[Stored items]
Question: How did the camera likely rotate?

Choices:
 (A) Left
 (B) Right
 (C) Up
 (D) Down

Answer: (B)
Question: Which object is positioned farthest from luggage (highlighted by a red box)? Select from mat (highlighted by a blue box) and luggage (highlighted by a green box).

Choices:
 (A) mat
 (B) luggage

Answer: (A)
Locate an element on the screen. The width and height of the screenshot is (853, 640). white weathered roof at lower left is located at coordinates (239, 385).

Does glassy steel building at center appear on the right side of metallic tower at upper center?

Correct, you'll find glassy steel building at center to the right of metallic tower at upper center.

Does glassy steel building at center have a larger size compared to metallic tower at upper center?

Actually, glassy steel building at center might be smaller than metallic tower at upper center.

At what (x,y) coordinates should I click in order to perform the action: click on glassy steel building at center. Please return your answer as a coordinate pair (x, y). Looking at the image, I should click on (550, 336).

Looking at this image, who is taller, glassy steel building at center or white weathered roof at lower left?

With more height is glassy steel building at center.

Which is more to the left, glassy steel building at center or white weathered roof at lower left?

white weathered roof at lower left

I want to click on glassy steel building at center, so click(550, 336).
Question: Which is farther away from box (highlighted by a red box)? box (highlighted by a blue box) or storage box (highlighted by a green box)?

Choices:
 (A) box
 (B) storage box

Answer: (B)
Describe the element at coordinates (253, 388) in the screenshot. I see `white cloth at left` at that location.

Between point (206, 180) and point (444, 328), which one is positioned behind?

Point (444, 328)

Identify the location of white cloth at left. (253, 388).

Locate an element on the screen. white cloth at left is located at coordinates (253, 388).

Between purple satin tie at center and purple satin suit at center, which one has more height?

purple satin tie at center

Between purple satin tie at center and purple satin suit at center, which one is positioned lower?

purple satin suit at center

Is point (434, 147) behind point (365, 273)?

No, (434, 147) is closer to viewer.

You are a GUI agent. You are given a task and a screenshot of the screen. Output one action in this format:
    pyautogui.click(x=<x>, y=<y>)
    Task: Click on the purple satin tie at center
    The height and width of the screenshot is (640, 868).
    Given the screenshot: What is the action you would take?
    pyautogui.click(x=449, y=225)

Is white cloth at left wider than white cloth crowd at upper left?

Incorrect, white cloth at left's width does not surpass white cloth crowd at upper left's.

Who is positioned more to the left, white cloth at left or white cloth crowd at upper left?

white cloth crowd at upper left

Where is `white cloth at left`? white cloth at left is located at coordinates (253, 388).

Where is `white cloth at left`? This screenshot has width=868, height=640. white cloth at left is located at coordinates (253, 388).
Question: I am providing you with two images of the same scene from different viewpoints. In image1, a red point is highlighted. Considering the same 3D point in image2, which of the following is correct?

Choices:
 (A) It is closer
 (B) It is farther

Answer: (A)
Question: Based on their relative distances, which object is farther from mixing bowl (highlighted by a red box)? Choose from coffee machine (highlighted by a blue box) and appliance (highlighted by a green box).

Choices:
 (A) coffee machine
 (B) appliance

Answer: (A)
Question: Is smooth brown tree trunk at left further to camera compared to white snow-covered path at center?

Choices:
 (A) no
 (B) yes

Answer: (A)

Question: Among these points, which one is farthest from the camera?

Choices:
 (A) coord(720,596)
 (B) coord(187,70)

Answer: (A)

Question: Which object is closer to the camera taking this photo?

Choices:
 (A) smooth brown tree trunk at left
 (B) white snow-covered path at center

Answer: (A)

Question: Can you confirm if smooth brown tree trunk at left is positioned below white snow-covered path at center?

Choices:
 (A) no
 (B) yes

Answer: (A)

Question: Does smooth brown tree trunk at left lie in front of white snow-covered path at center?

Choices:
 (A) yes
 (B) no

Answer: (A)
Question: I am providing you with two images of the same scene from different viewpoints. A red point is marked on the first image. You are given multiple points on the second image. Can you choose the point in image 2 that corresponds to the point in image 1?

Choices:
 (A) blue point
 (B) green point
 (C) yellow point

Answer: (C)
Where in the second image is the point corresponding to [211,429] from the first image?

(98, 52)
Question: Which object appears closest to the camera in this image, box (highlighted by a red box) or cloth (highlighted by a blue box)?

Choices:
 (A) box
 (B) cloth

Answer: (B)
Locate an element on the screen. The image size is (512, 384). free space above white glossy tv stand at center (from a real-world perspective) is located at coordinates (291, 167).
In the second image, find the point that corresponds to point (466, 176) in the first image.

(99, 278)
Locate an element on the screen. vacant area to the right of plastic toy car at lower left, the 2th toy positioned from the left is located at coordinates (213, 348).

* [BRIEF] Write out every line of the stored items above, changing nothing.

* [RESULT FOR THIS EXERCISE]
Question: How did the camera likely rotate?

Choices:
 (A) Left
 (B) Right
 (C) Up
 (D) Down

Answer: (B)
Question: Which object is positioned farthest from luggage (highlighted by a red box)? Select from mat (highlighted by a blue box) and luggage (highlighted by a green box).

Choices:
 (A) mat
 (B) luggage

Answer: (A)
Locate an element on the screen. The width and height of the screenshot is (853, 640). white weathered roof at lower left is located at coordinates (239, 385).

Does glassy steel building at center appear on the right side of metallic tower at upper center?

Correct, you'll find glassy steel building at center to the right of metallic tower at upper center.

Does glassy steel building at center have a larger size compared to metallic tower at upper center?

Actually, glassy steel building at center might be smaller than metallic tower at upper center.

At what (x,y) coordinates should I click in order to perform the action: click on glassy steel building at center. Please return your answer as a coordinate pair (x, y). Looking at the image, I should click on (550, 336).

Looking at this image, who is taller, glassy steel building at center or white weathered roof at lower left?

With more height is glassy steel building at center.

Which is more to the left, glassy steel building at center or white weathered roof at lower left?

white weathered roof at lower left

I want to click on glassy steel building at center, so click(550, 336).
Question: Which is farther away from box (highlighted by a red box)? box (highlighted by a blue box) or storage box (highlighted by a green box)?

Choices:
 (A) box
 (B) storage box

Answer: (B)
Describe the element at coordinates (253, 388) in the screenshot. I see `white cloth at left` at that location.

Between point (206, 180) and point (444, 328), which one is positioned behind?

Point (444, 328)

Identify the location of white cloth at left. (253, 388).

Locate an element on the screen. white cloth at left is located at coordinates (253, 388).

Between purple satin tie at center and purple satin suit at center, which one has more height?

purple satin tie at center

Between purple satin tie at center and purple satin suit at center, which one is positioned lower?

purple satin suit at center

Is point (434, 147) behind point (365, 273)?

No, (434, 147) is closer to viewer.

You are a GUI agent. You are given a task and a screenshot of the screen. Output one action in this format:
    pyautogui.click(x=<x>, y=<y>)
    Task: Click on the purple satin tie at center
    The height and width of the screenshot is (640, 868).
    Given the screenshot: What is the action you would take?
    pyautogui.click(x=449, y=225)

Is white cloth at left wider than white cloth crowd at upper left?

Incorrect, white cloth at left's width does not surpass white cloth crowd at upper left's.

Who is positioned more to the left, white cloth at left or white cloth crowd at upper left?

white cloth crowd at upper left

Where is `white cloth at left`? white cloth at left is located at coordinates (253, 388).

Where is `white cloth at left`? This screenshot has width=868, height=640. white cloth at left is located at coordinates (253, 388).
Question: I am providing you with two images of the same scene from different viewpoints. In image1, a red point is highlighted. Considering the same 3D point in image2, which of the following is correct?

Choices:
 (A) It is closer
 (B) It is farther

Answer: (A)
Question: Based on their relative distances, which object is farther from mixing bowl (highlighted by a red box)? Choose from coffee machine (highlighted by a blue box) and appliance (highlighted by a green box).

Choices:
 (A) coffee machine
 (B) appliance

Answer: (A)
Question: Is smooth brown tree trunk at left further to camera compared to white snow-covered path at center?

Choices:
 (A) no
 (B) yes

Answer: (A)

Question: Among these points, which one is farthest from the camera?

Choices:
 (A) coord(720,596)
 (B) coord(187,70)

Answer: (A)

Question: Which object is closer to the camera taking this photo?

Choices:
 (A) smooth brown tree trunk at left
 (B) white snow-covered path at center

Answer: (A)

Question: Can you confirm if smooth brown tree trunk at left is positioned below white snow-covered path at center?

Choices:
 (A) no
 (B) yes

Answer: (A)

Question: Does smooth brown tree trunk at left lie in front of white snow-covered path at center?

Choices:
 (A) yes
 (B) no

Answer: (A)
Question: I am providing you with two images of the same scene from different viewpoints. A red point is marked on the first image. You are given multiple points on the second image. Can you choose the point in image 2 that corresponds to the point in image 1?

Choices:
 (A) blue point
 (B) green point
 (C) yellow point

Answer: (C)
Where in the second image is the point corresponding to [211,429] from the first image?

(98, 52)
Question: Which object appears closest to the camera in this image, box (highlighted by a red box) or cloth (highlighted by a blue box)?

Choices:
 (A) box
 (B) cloth

Answer: (B)
Locate an element on the screen. The image size is (512, 384). free space above white glossy tv stand at center (from a real-world perspective) is located at coordinates (291, 167).
In the second image, find the point that corresponds to point (466, 176) in the first image.

(99, 278)
Locate an element on the screen. vacant area to the right of plastic toy car at lower left, the 2th toy positioned from the left is located at coordinates (213, 348).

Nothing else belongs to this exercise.